# PROBLEM TO WORK ON
Copy every record word for word. Pictures are not part of the copy.

[Scene difference descriptions]
■ ■ ■ ■ ■ ■ ■
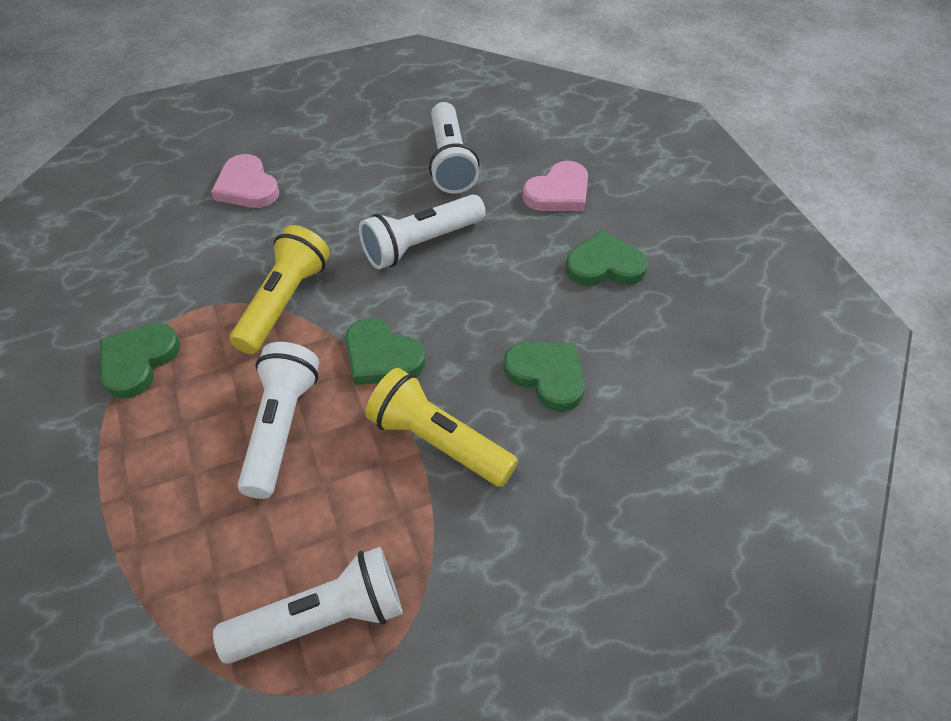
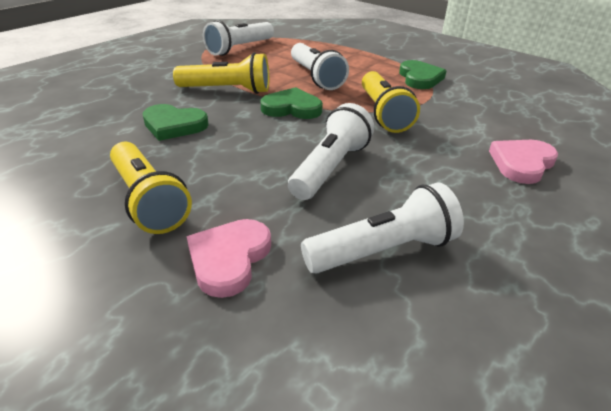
camera: 150 degrees right, 15 degrees down
(247, 187) = (521, 163): pink heart -> pink heart turned 75 degrees counterclockwise
(450, 161) = (383, 251): white flashlight -> white flashlight turned 105 degrees clockwise
(604, 265) = (148, 201): green heart -> yellow flashlight

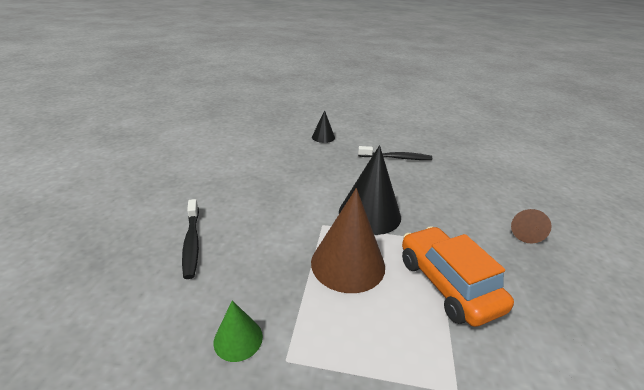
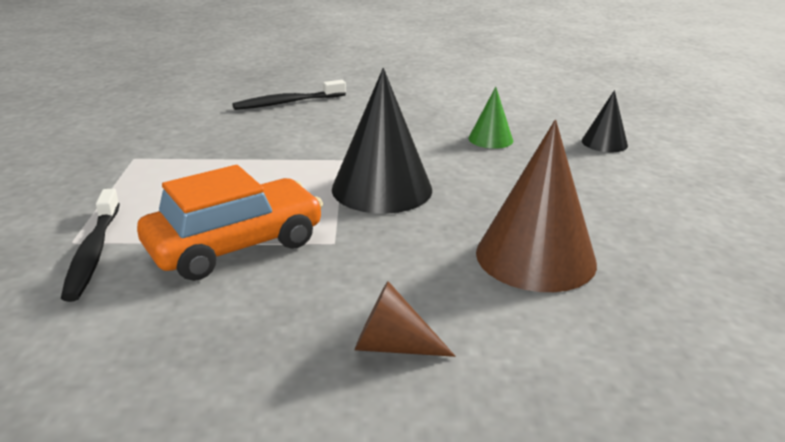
camera: 80 degrees right, 5 degrees down
(238, 339) = (161, 137): green cone -> green cone (490, 139)
(348, 263) = (267, 178): brown cone -> brown cone (535, 257)
(396, 158) = (593, 210): black toothbrush -> black toothbrush (93, 253)

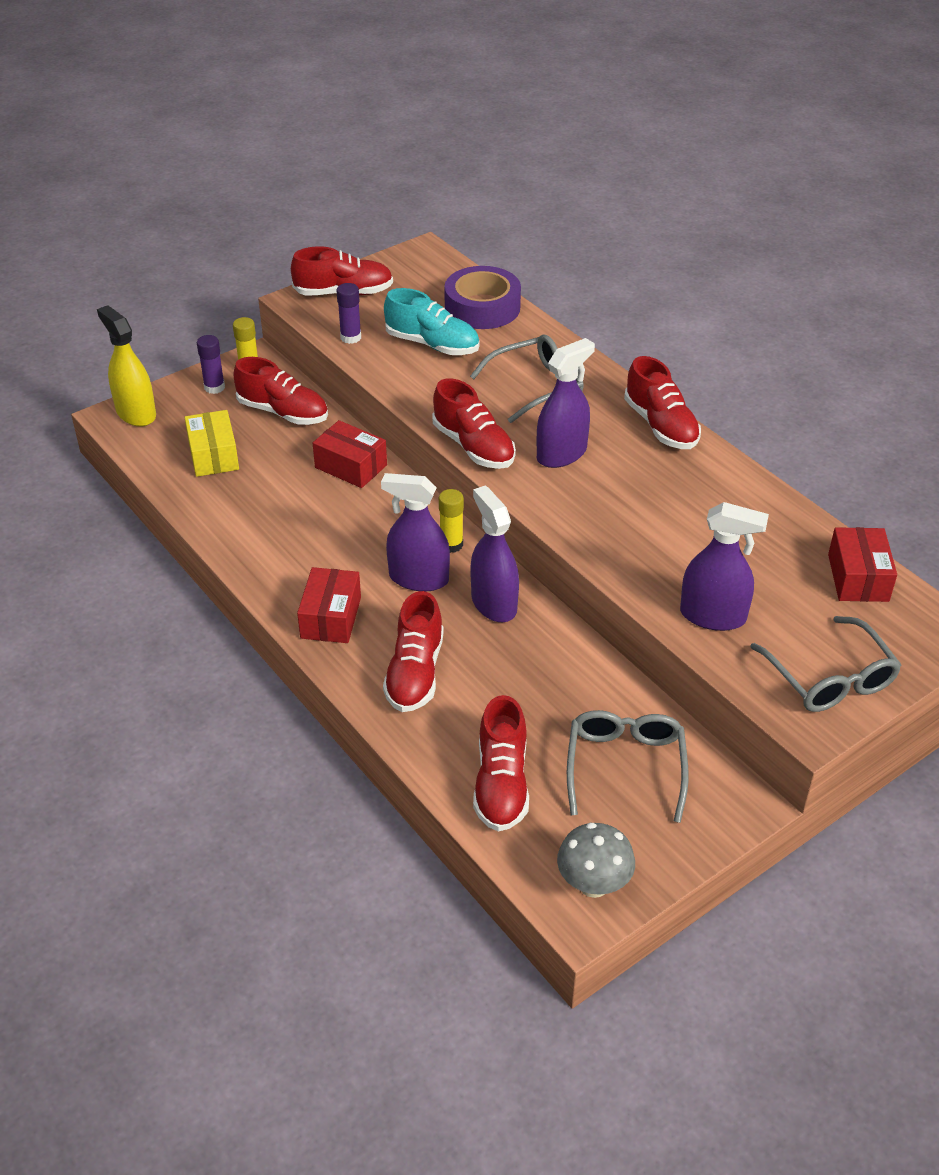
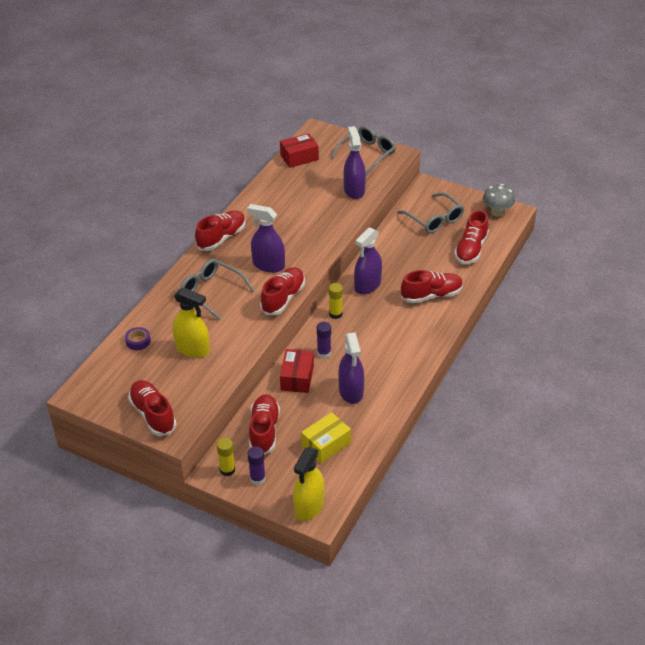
camera: 115 degrees left, 0 degrees up
(331, 617) = (419, 337): red box -> none
(350, 337) = (205, 389): purple glue stick -> purple glue stick (324, 353)
(418, 578) = (369, 317): purple spray bottle -> purple spray bottle (351, 391)
(432, 344) = (192, 349): turquoise shoe -> yellow spray bottle
(482, 307) = (138, 341): purple tape -> purple tape, size x0.46
(501, 784) = (471, 249): red shoe -> red shoe turned 135 degrees clockwise
(625, 767) = (434, 219): grey glasses -> grey glasses turned 105 degrees counterclockwise

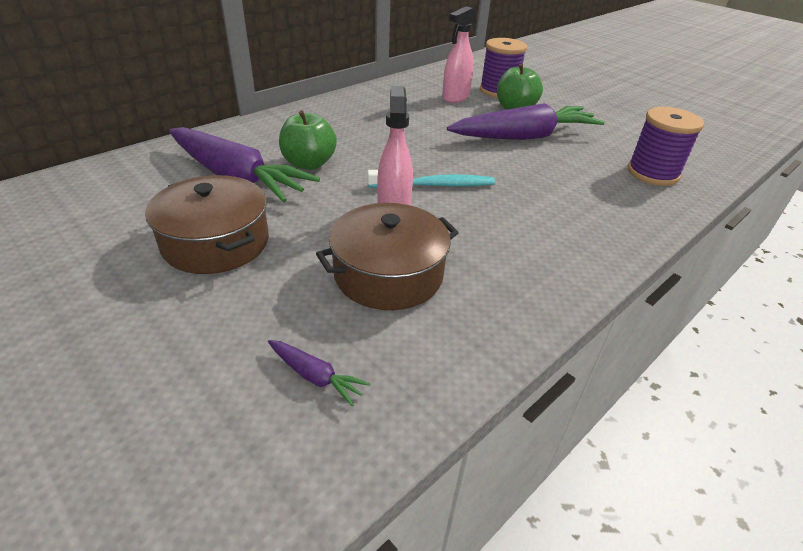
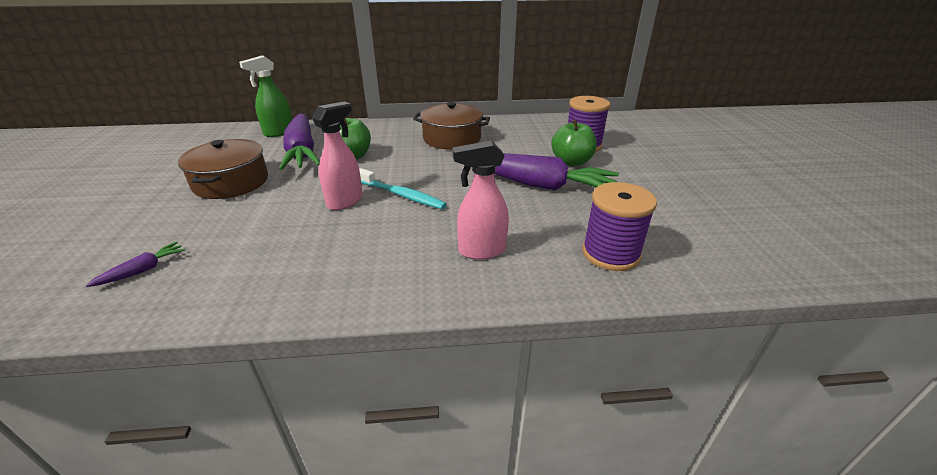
camera: 40 degrees right, 5 degrees down
(153, 164) = (278, 133): none -> green spray bottle
(315, 376) = (142, 270): purple carrot -> purple carrot turned 120 degrees counterclockwise
(388, 274) = (272, 236): brown pot -> brown pot (452, 138)
(455, 98) = (533, 141): pink spray bottle -> pink spray bottle (481, 251)

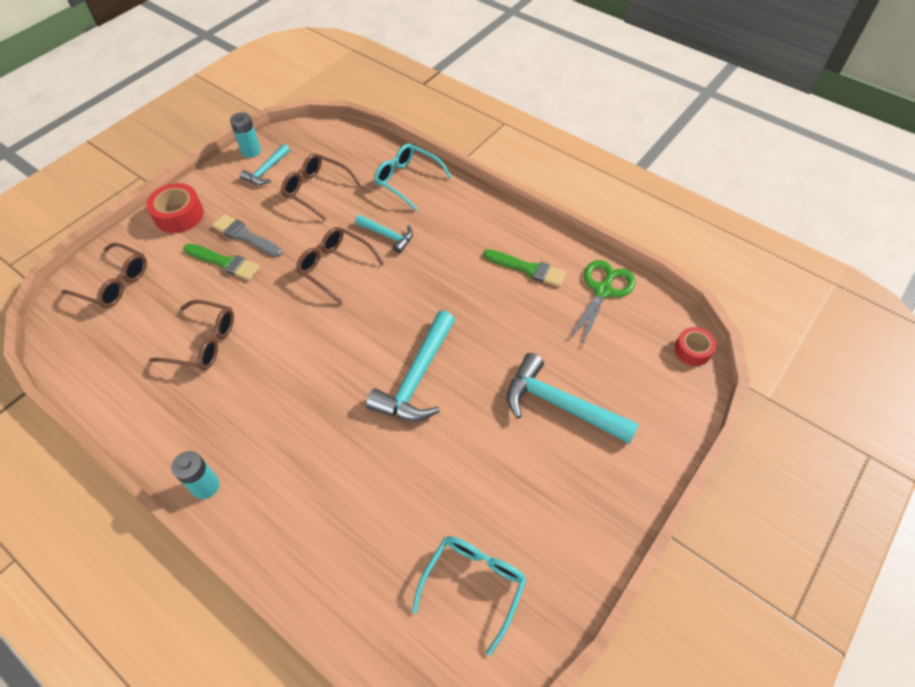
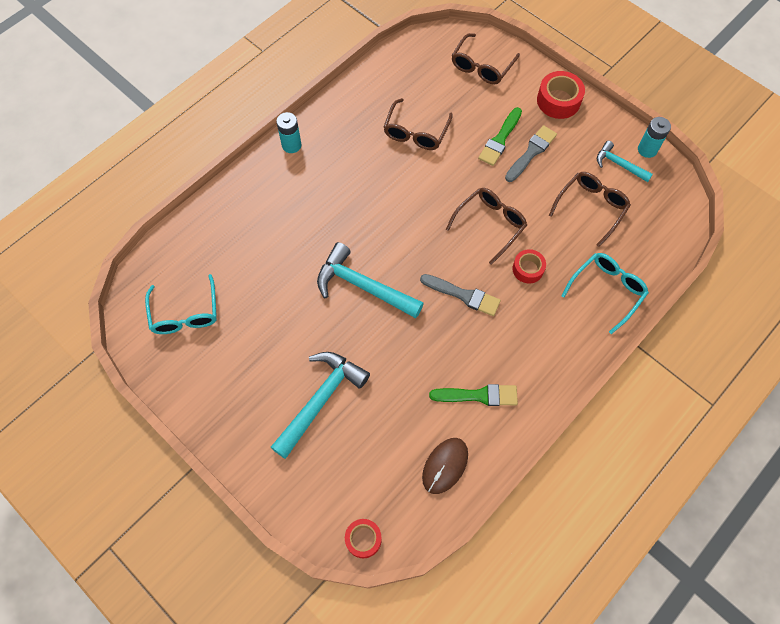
camera: 95 degrees right, 10 degrees up
(387, 236) = (528, 269): turquoise hammer -> red tape
(421, 285) = (463, 295): none -> grey brush
(474, 585) = (185, 313): turquoise glasses -> turquoise glasses turned 45 degrees clockwise
(528, 269) = (478, 395): green brush -> green brush turned 120 degrees counterclockwise
(603, 290) = (445, 466): green scissors -> brown mouse

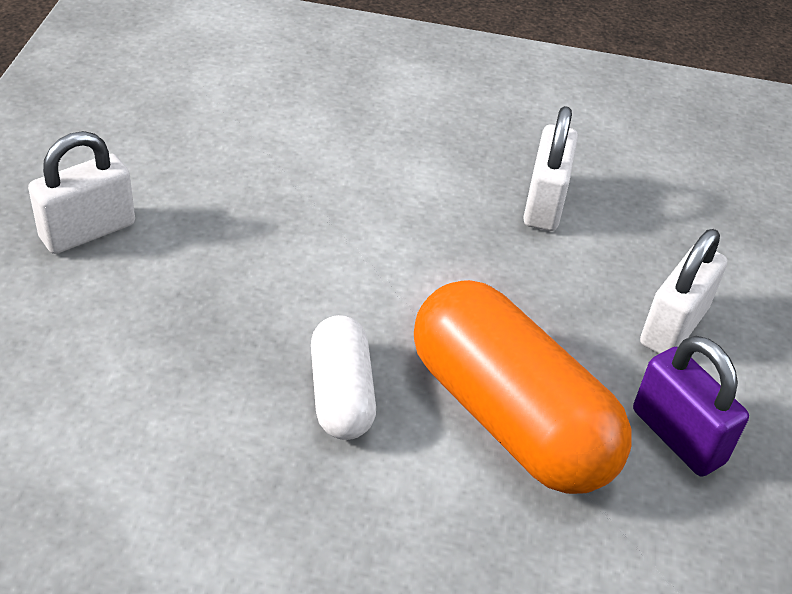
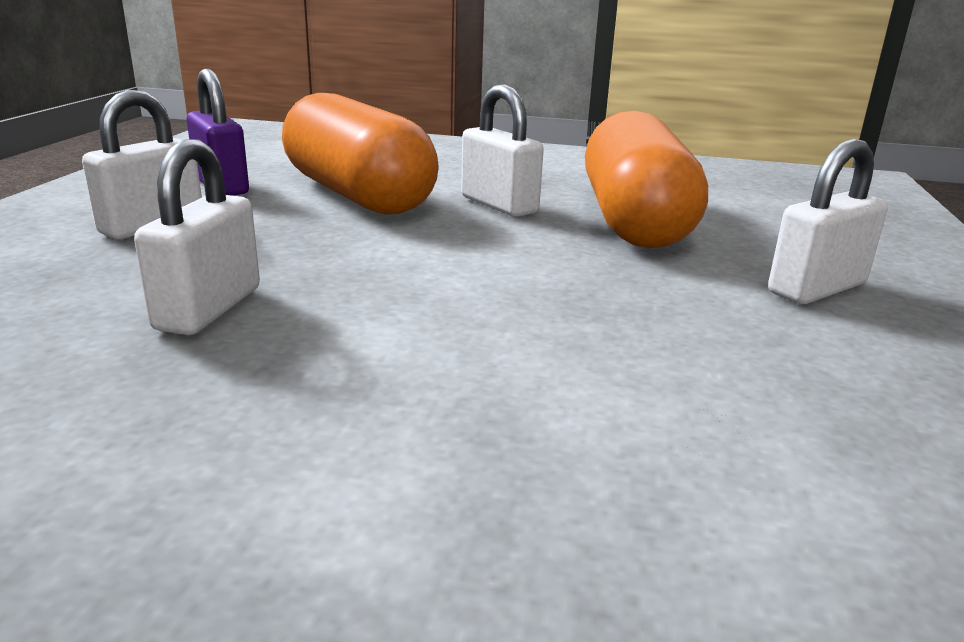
camera: 175 degrees left, 20 degrees down
(192, 357) = (634, 221): none -> orange capsule
(341, 394) = (498, 205): white capsule -> white padlock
■ ■ ■ ■ ■ ■ ■
# YOUR SOLUTION
camera: 150 degrees right, 15 degrees down
(247, 187) = (521, 163): pink heart -> pink heart turned 75 degrees counterclockwise
(450, 161) = (383, 251): white flashlight -> white flashlight turned 105 degrees clockwise
(604, 265) = (148, 201): green heart -> yellow flashlight

camera: 80 degrees right, 5 degrees down
(238, 339) = (161, 137): green cone -> green cone (490, 139)
(348, 263) = (267, 178): brown cone -> brown cone (535, 257)
(396, 158) = (593, 210): black toothbrush -> black toothbrush (93, 253)

camera: 115 degrees left, 0 degrees up
(331, 617) = (419, 337): red box -> none
(350, 337) = (205, 389): purple glue stick -> purple glue stick (324, 353)
(418, 578) = (369, 317): purple spray bottle -> purple spray bottle (351, 391)
(432, 344) = (192, 349): turquoise shoe -> yellow spray bottle
(482, 307) = (138, 341): purple tape -> purple tape, size x0.46
(501, 784) = (471, 249): red shoe -> red shoe turned 135 degrees clockwise
(625, 767) = (434, 219): grey glasses -> grey glasses turned 105 degrees counterclockwise

camera: 40 degrees right, 5 degrees down
(153, 164) = (278, 133): none -> green spray bottle
(315, 376) = (142, 270): purple carrot -> purple carrot turned 120 degrees counterclockwise
(388, 274) = (272, 236): brown pot -> brown pot (452, 138)
(455, 98) = (533, 141): pink spray bottle -> pink spray bottle (481, 251)

camera: 95 degrees right, 10 degrees up
(387, 236) = (528, 269): turquoise hammer -> red tape
(421, 285) = (463, 295): none -> grey brush
(474, 585) = (185, 313): turquoise glasses -> turquoise glasses turned 45 degrees clockwise
(528, 269) = (478, 395): green brush -> green brush turned 120 degrees counterclockwise
(603, 290) = (445, 466): green scissors -> brown mouse

camera: 175 degrees left, 20 degrees down
(192, 357) = (634, 221): none -> orange capsule
(341, 394) = (498, 205): white capsule -> white padlock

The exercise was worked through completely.